-------- Provided records

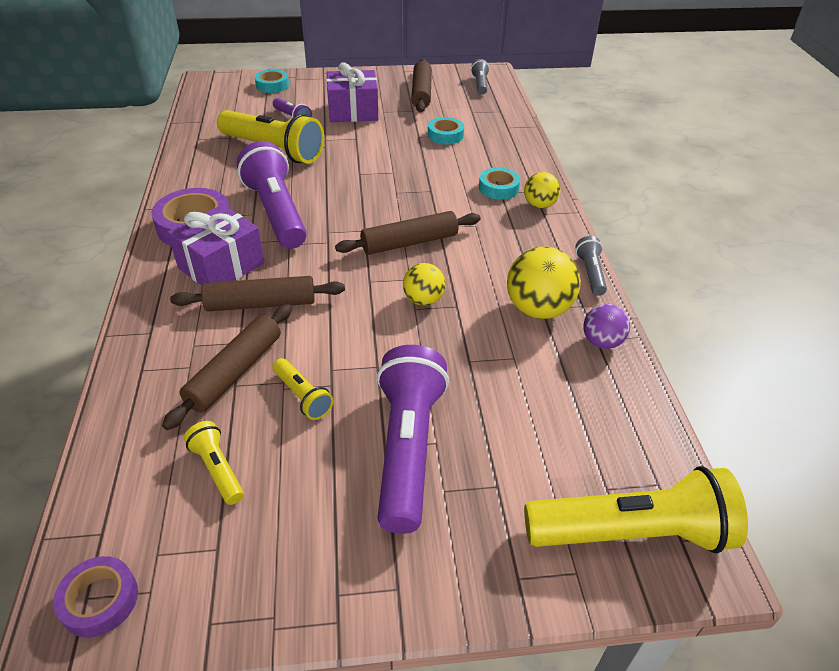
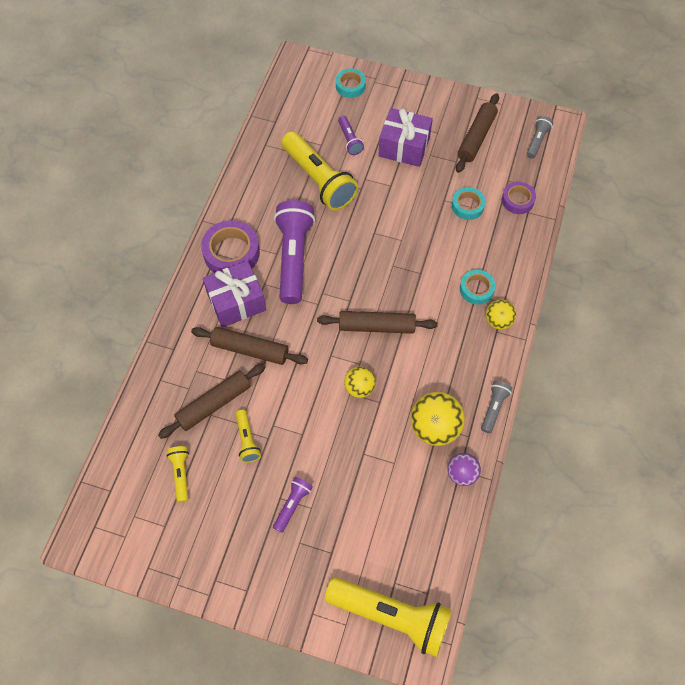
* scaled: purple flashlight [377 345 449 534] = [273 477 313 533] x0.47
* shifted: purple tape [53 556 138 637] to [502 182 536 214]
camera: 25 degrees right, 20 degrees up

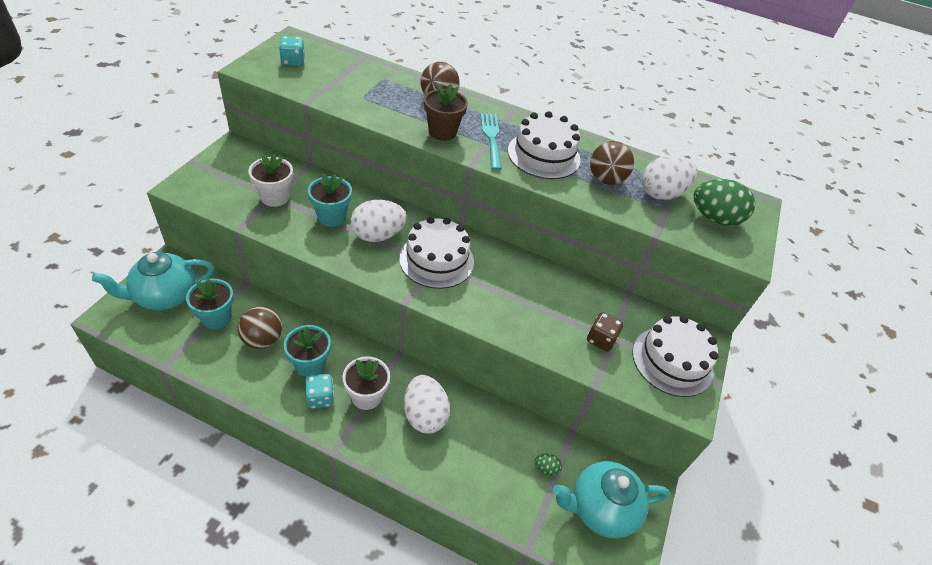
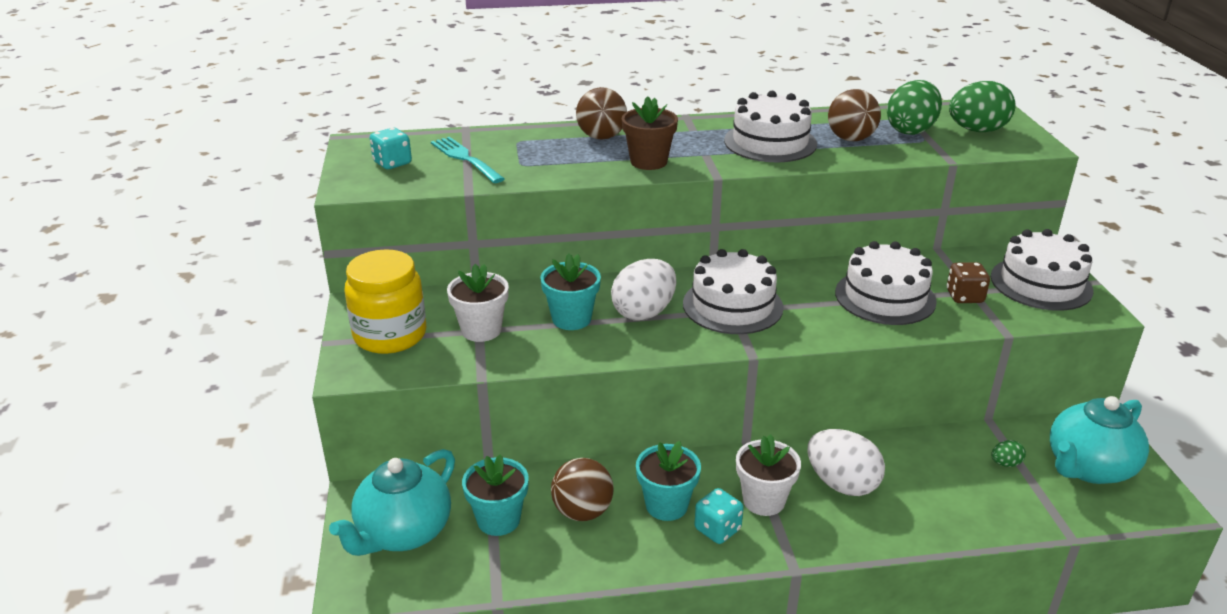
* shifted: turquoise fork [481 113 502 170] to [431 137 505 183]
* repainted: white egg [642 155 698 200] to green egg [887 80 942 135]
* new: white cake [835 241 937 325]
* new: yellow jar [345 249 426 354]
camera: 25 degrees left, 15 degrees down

----------------

_Your objective_. Exactly the lines from the one containing "241 937 325]" through the end of the records above should be returned, with both ends kept.

_Answer below_.
* new: white cake [835 241 937 325]
* new: yellow jar [345 249 426 354]
camera: 25 degrees left, 15 degrees down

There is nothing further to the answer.